■ TO DO
Write out, word for word, the part of the listing below that opens with the line containing "green padlock [200,117,271,188]" and closes with the line containing "brown cone [432,356,499,427]", keeping both of those lines and adding no others.

-- EXERCISE INPUTS follows --

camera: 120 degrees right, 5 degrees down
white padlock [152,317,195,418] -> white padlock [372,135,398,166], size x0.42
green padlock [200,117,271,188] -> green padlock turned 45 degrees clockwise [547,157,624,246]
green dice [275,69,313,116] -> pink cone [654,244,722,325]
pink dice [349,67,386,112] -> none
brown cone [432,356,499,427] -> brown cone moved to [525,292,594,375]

-- EXERCISE INPUTS concluded --
-- EXERCISE INPUTS follows --

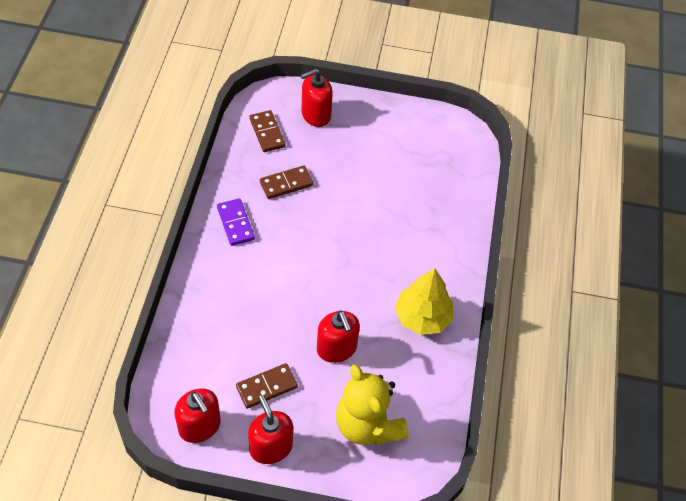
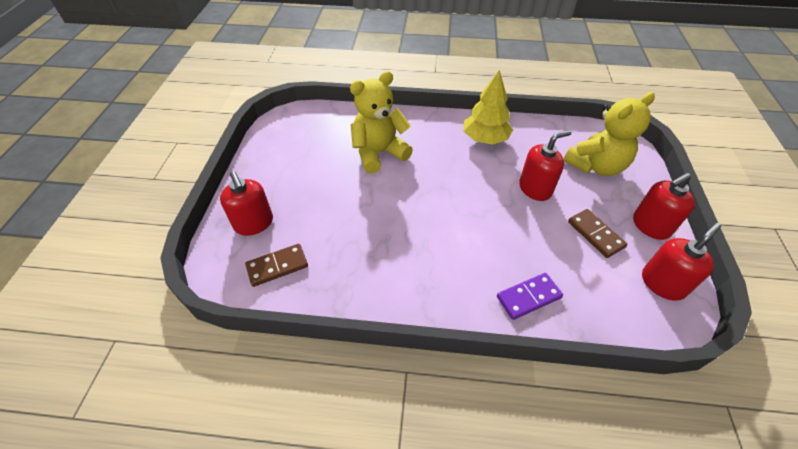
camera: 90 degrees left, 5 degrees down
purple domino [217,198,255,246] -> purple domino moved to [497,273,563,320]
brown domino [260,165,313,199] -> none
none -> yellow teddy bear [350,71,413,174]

-- EXERCISE INPUTS concluded --

■ SOLUTION TO THIS EXERCISE
green padlock [200,117,271,188] -> green padlock turned 45 degrees clockwise [547,157,624,246]
green dice [275,69,313,116] -> pink cone [654,244,722,325]
pink dice [349,67,386,112] -> none
brown cone [432,356,499,427] -> brown cone moved to [525,292,594,375]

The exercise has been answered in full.